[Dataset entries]
[Start of Attachment]
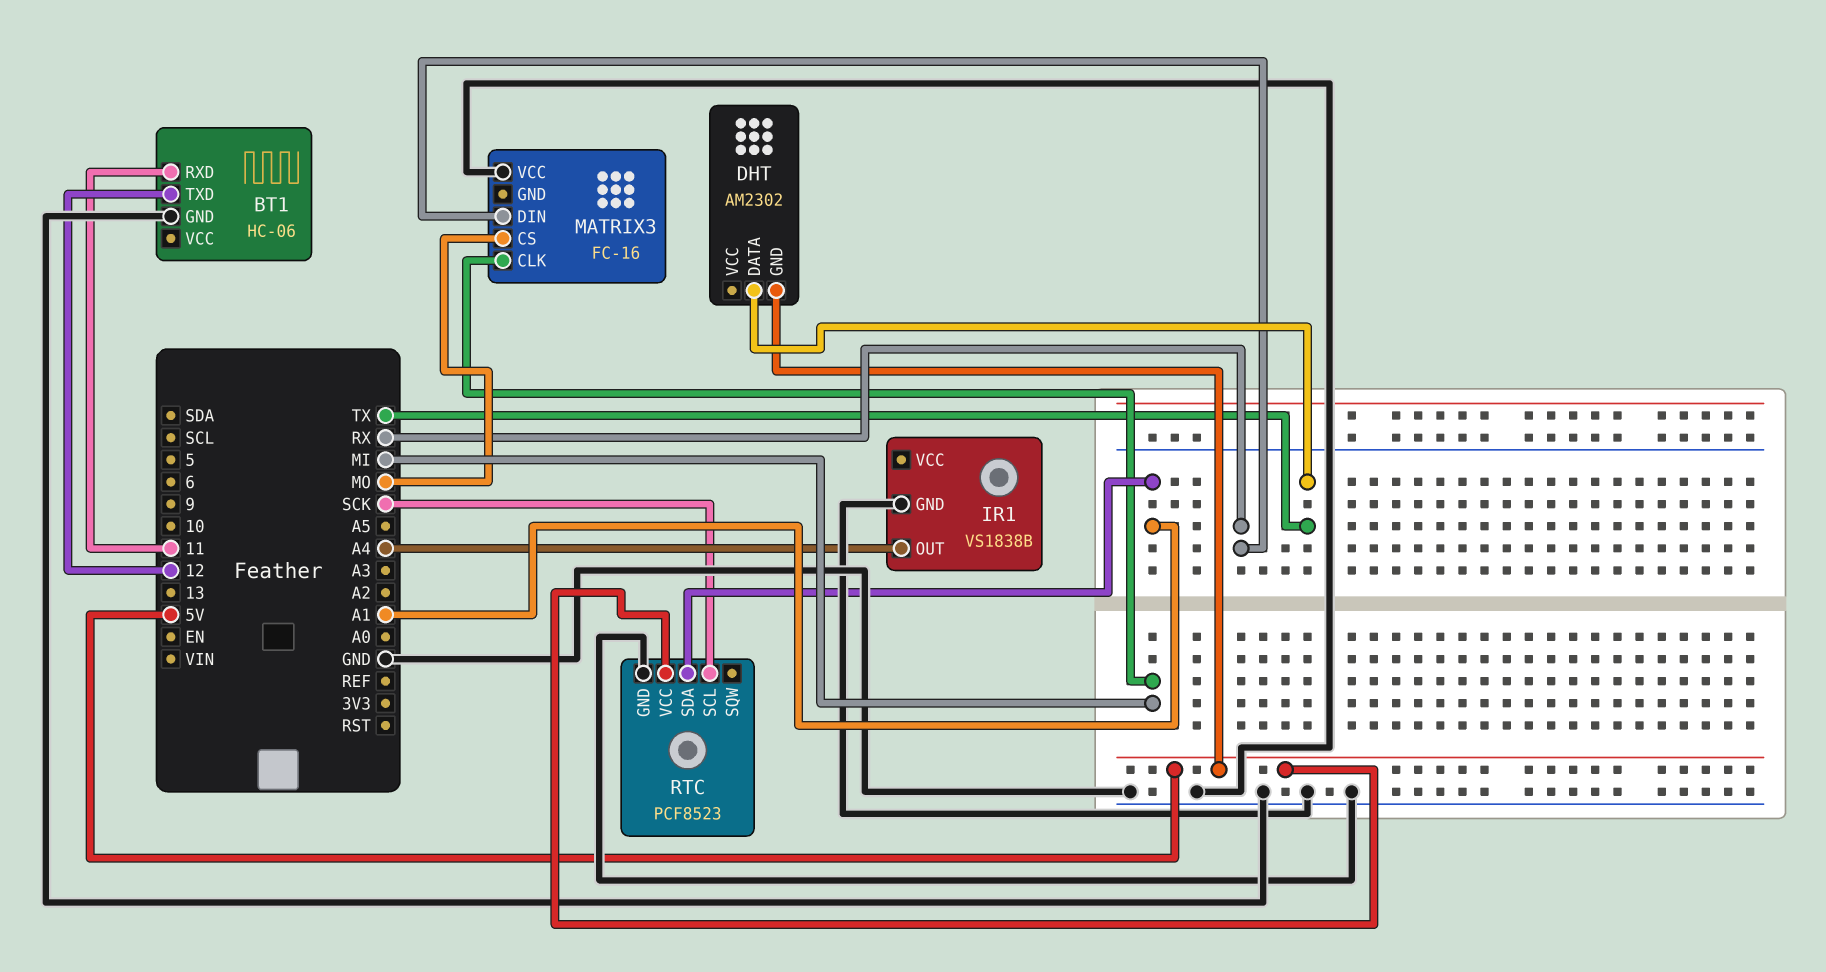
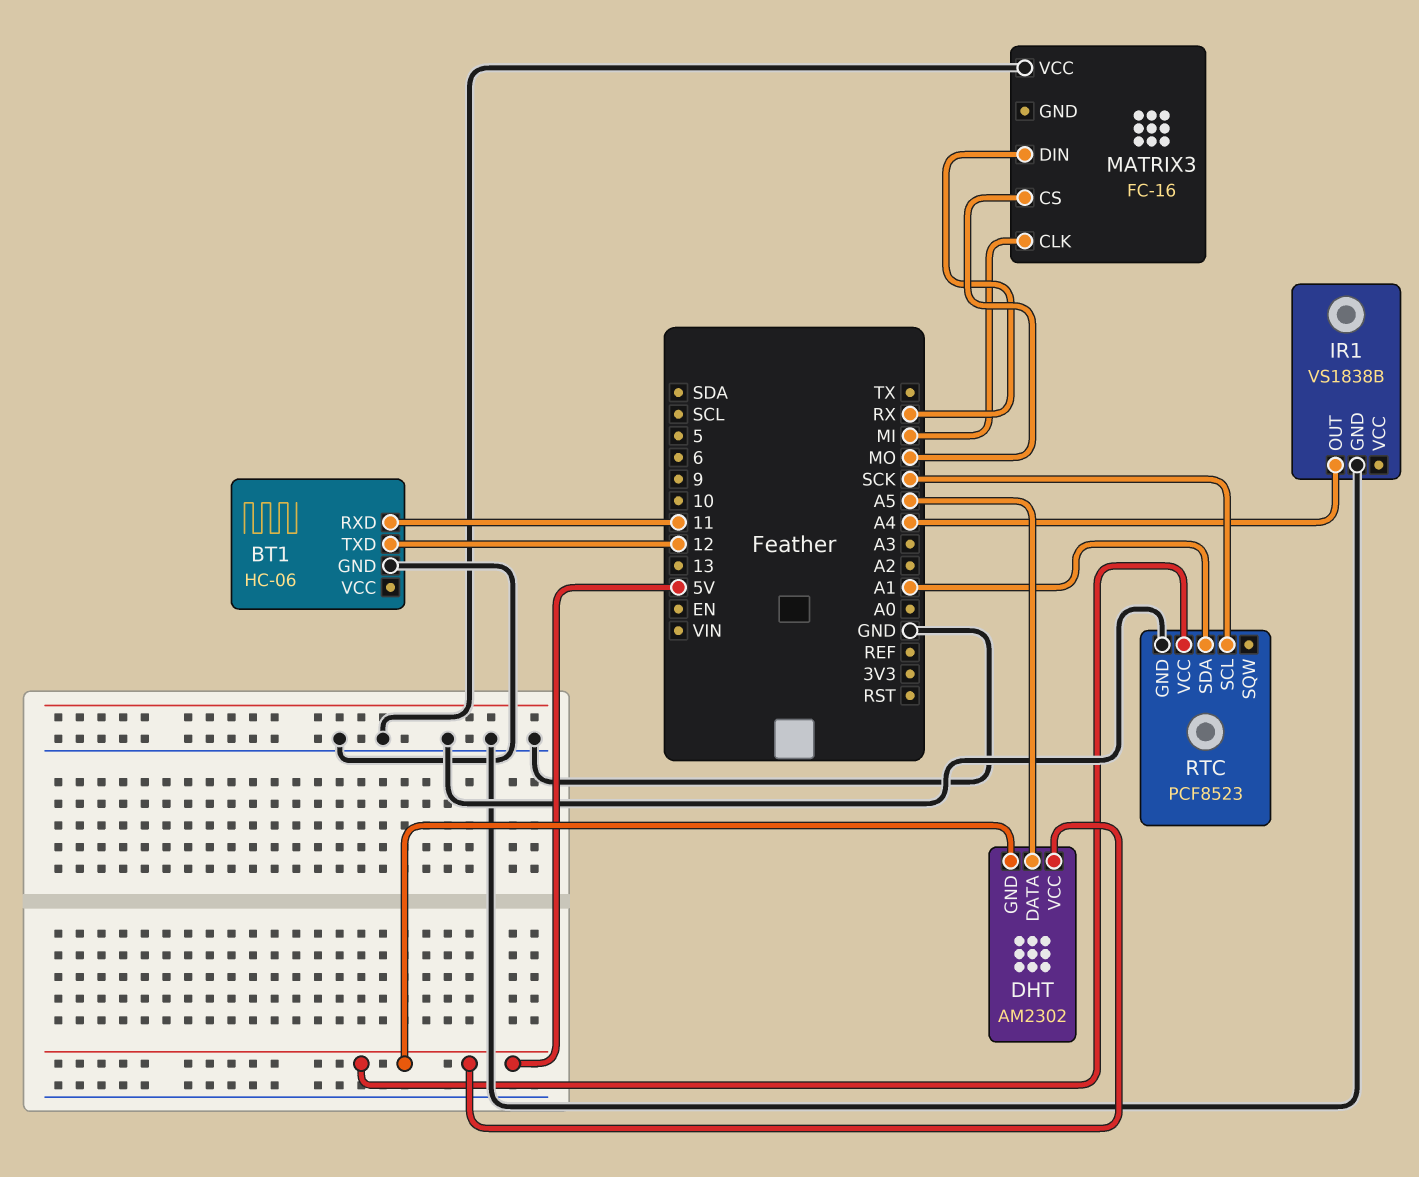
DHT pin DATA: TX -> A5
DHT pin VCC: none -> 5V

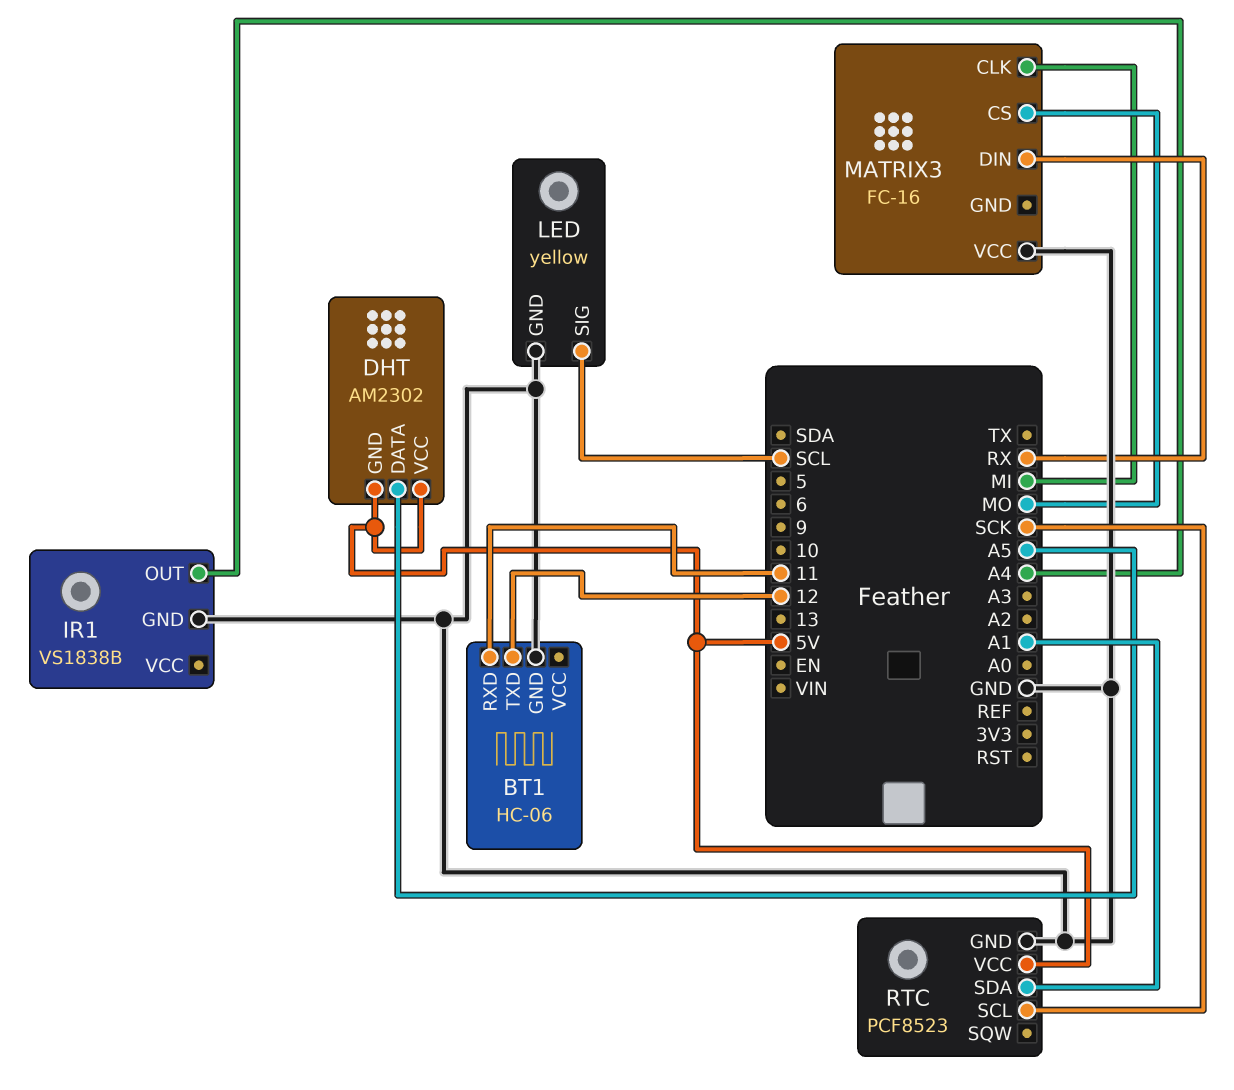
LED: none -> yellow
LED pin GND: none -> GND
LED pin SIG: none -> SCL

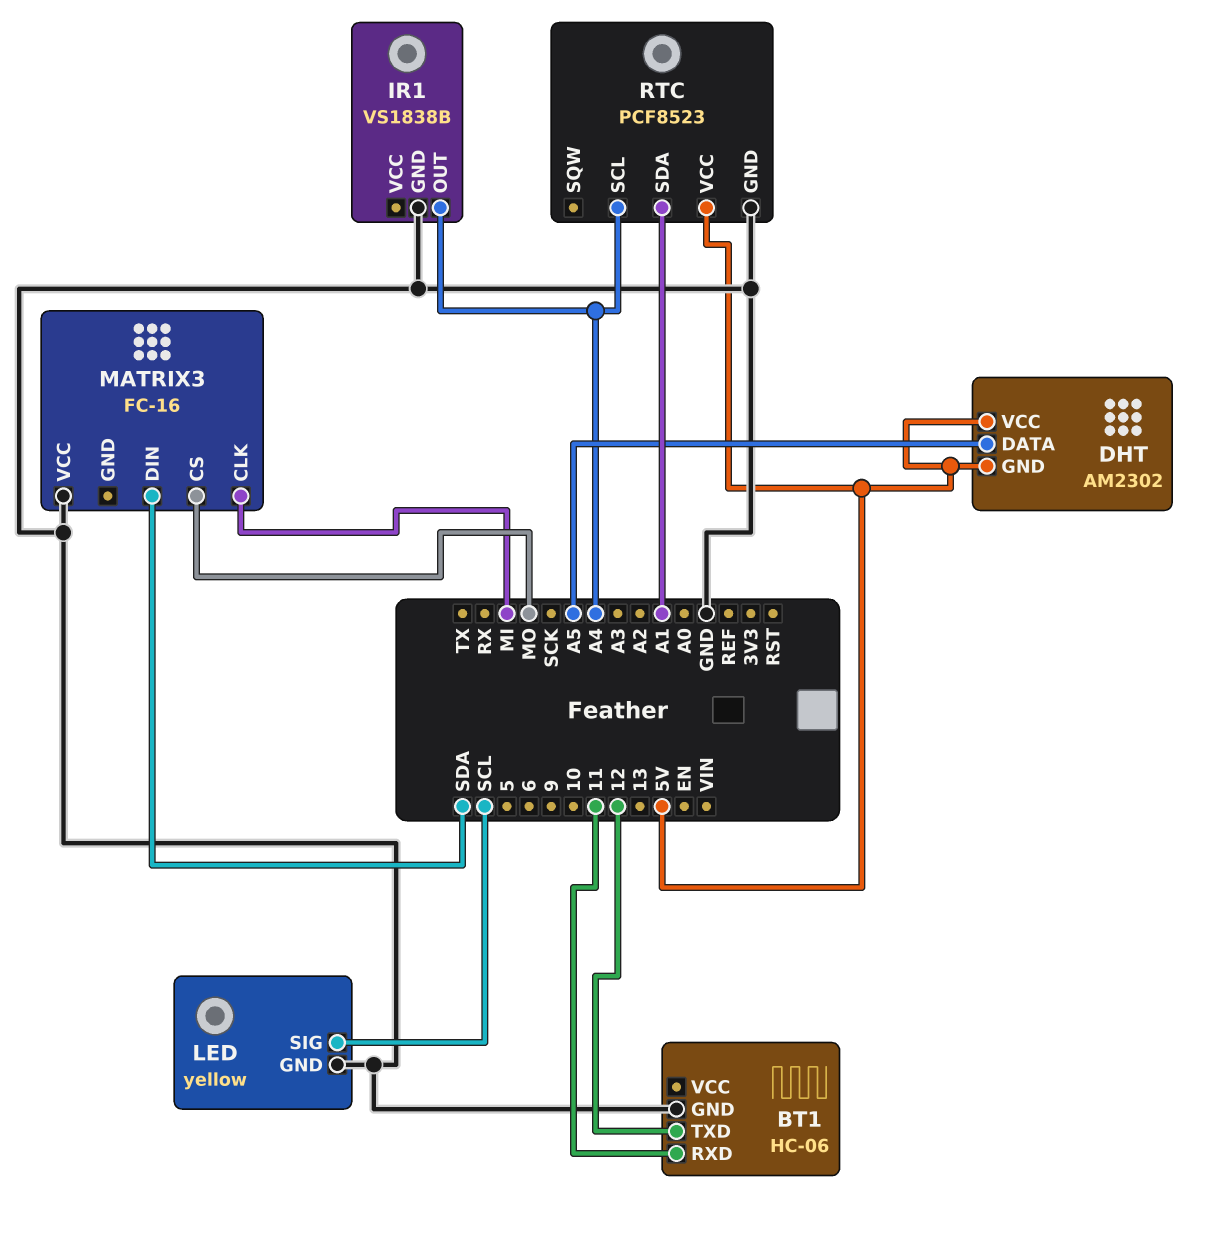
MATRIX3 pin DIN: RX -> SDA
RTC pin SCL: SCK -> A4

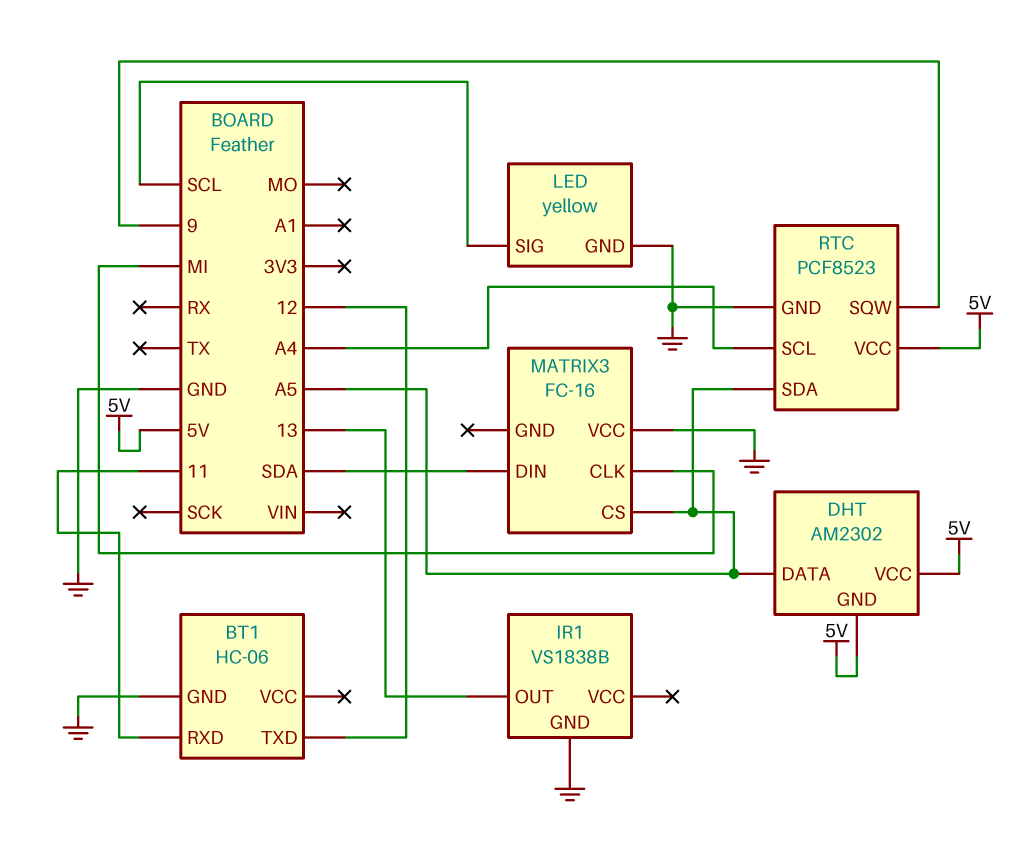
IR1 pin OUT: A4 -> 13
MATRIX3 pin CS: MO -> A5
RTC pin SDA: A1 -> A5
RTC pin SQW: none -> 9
[End of Attachment]
[Start of Attachment]
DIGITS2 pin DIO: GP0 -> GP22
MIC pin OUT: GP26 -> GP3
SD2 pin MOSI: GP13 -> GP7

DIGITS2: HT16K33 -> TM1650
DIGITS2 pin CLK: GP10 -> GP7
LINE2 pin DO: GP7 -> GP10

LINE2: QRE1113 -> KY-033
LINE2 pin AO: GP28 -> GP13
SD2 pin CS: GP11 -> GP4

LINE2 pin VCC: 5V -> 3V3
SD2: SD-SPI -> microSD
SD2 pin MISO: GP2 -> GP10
[End of Attachment]
▶ What this task involves: The answer is the lines above between the line holding "MIC pin OUT: GP26 -> GP3" and the line holding "SD2 pin MISO: GP2 -> GP10", inclusive, each written out exactly, and no others.

▶ Task result:
MIC pin OUT: GP26 -> GP3
SD2 pin MOSI: GP13 -> GP7

DIGITS2: HT16K33 -> TM1650
DIGITS2 pin CLK: GP10 -> GP7
LINE2 pin DO: GP7 -> GP10

LINE2: QRE1113 -> KY-033
LINE2 pin AO: GP28 -> GP13
SD2 pin CS: GP11 -> GP4

LINE2 pin VCC: 5V -> 3V3
SD2: SD-SPI -> microSD
SD2 pin MISO: GP2 -> GP10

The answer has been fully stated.